* Exercise
Across the listing, tally the lines in which the word "sewing" occurs, then report the tally alone.
[Recorded data]
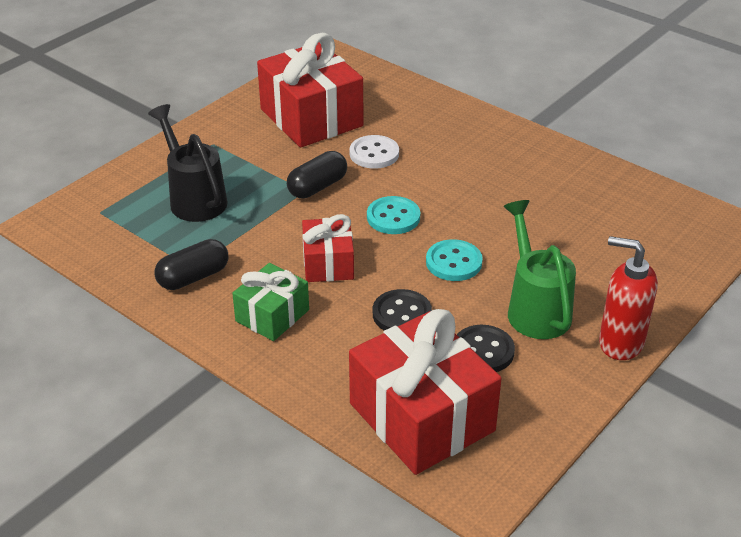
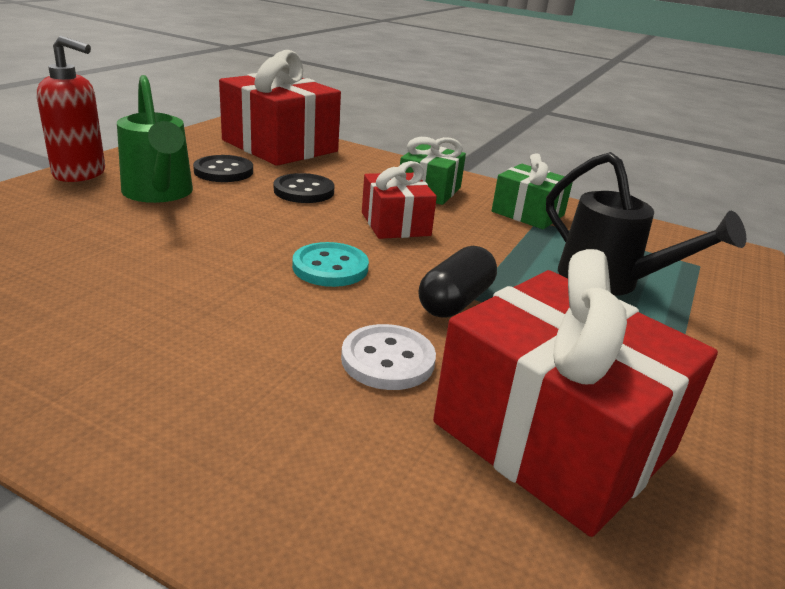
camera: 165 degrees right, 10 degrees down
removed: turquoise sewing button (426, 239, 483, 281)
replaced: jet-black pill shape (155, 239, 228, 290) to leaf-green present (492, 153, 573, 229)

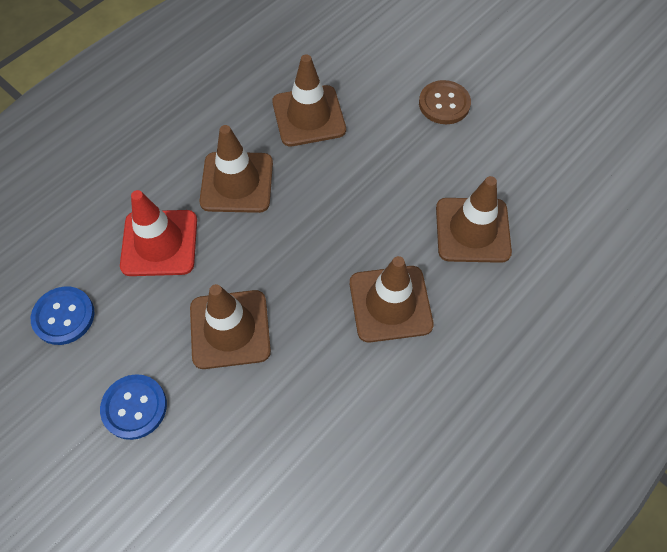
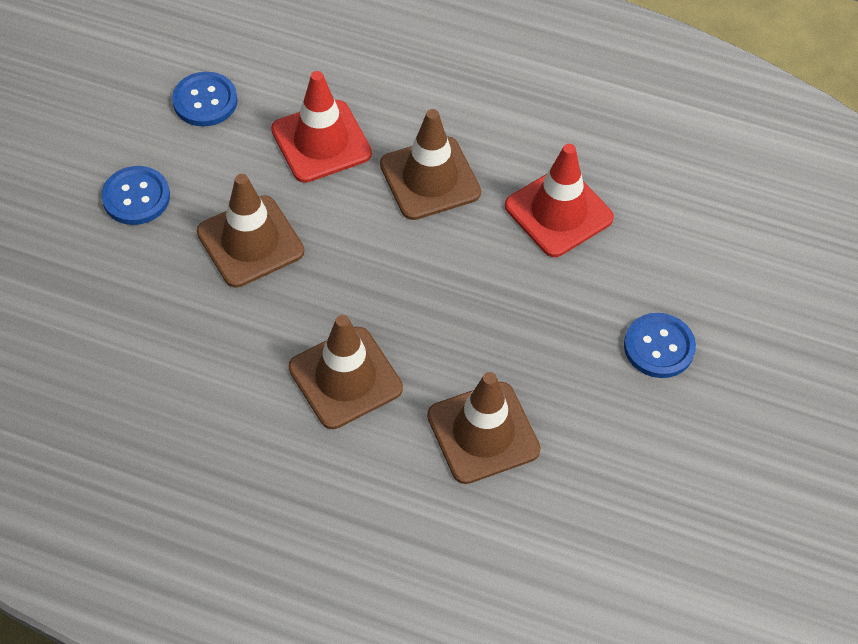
camera: 65 degrees right, 5 degrees down
recoloured: brown safety cone (272, 54, 346, 146) to red safety cone (505, 144, 614, 257); brown sewing button (419, 80, 471, 124) to royal blue sewing button (624, 313, 696, 378)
[/Recorded data]
* Expected output
2